## WORK TO BE COMPLETED
Repeat each record below exactly as given.

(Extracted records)
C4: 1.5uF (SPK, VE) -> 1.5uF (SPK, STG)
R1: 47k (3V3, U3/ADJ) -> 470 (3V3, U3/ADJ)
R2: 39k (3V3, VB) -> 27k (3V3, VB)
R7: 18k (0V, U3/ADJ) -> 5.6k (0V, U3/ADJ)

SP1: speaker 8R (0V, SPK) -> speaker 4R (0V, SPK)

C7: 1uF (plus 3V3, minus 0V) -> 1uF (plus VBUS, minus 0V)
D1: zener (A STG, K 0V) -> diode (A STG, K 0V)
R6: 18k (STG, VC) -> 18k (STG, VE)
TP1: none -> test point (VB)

## ANSWER TO THE PROBLEM
C4: 1.5uF (SPK, VE) -> 1.5uF (SPK, STG)
R1: 47k (3V3, U3/ADJ) -> 470 (3V3, U3/ADJ)
R2: 39k (3V3, VB) -> 27k (3V3, VB)
R7: 18k (0V, U3/ADJ) -> 5.6k (0V, U3/ADJ)

SP1: speaker 8R (0V, SPK) -> speaker 4R (0V, SPK)

C7: 1uF (plus 3V3, minus 0V) -> 1uF (plus VBUS, minus 0V)
D1: zener (A STG, K 0V) -> diode (A STG, K 0V)
R6: 18k (STG, VC) -> 18k (STG, VE)
TP1: none -> test point (VB)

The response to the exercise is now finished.